Object change listings:
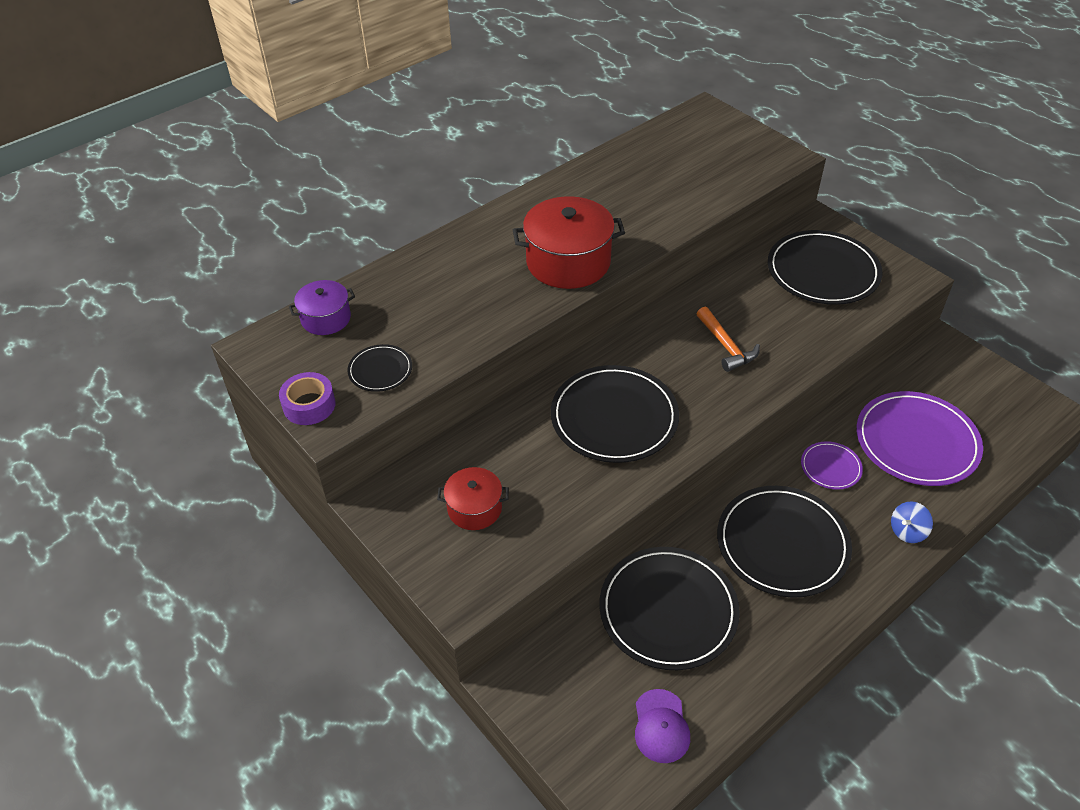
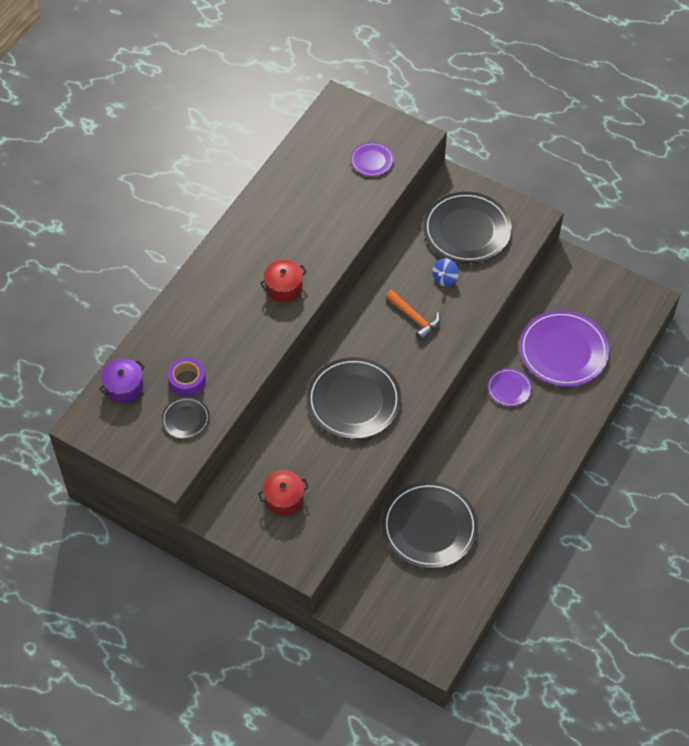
camera: 20 degrees left, 10 degrees up
purple tape [279,372,336,425] -> purple tape moved to [167,357,206,397]
red pot [513,196,625,289] -> red pot [260,259,307,302], size x0.56
purple cap [635,689,690,763] -> none
black plate [717,486,852,598] -> none
blue spinning top [891,501,933,543] -> blue spinning top moved to [432,258,459,286]
none -> purple plate [351,142,394,176]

### EXERCISE REQUIREMENTS
Could you set down the records above word for word, without any of the pictures?

### THE ANSWER
camera: 20 degrees left, 10 degrees up
purple tape [279,372,336,425] -> purple tape moved to [167,357,206,397]
red pot [513,196,625,289] -> red pot [260,259,307,302], size x0.56
purple cap [635,689,690,763] -> none
black plate [717,486,852,598] -> none
blue spinning top [891,501,933,543] -> blue spinning top moved to [432,258,459,286]
none -> purple plate [351,142,394,176]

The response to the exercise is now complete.